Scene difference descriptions
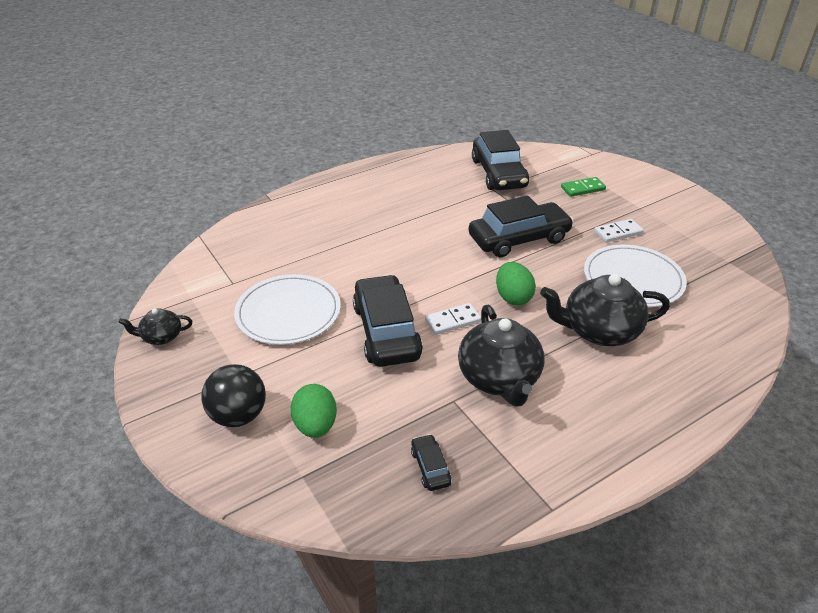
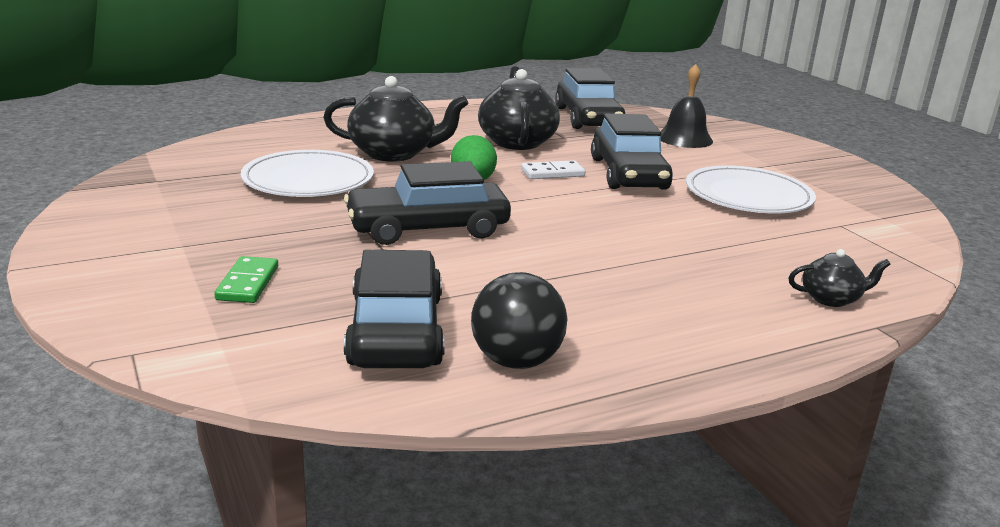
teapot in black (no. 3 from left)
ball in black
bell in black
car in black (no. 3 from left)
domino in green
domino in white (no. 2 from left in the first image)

TASK DETAILS: Could you print the lines above, exactly as written, from the line containing "bell in black" through the final one?

RESULT OF THIS TASK:
bell in black
car in black (no. 3 from left)
domino in green
domino in white (no. 2 from left in the first image)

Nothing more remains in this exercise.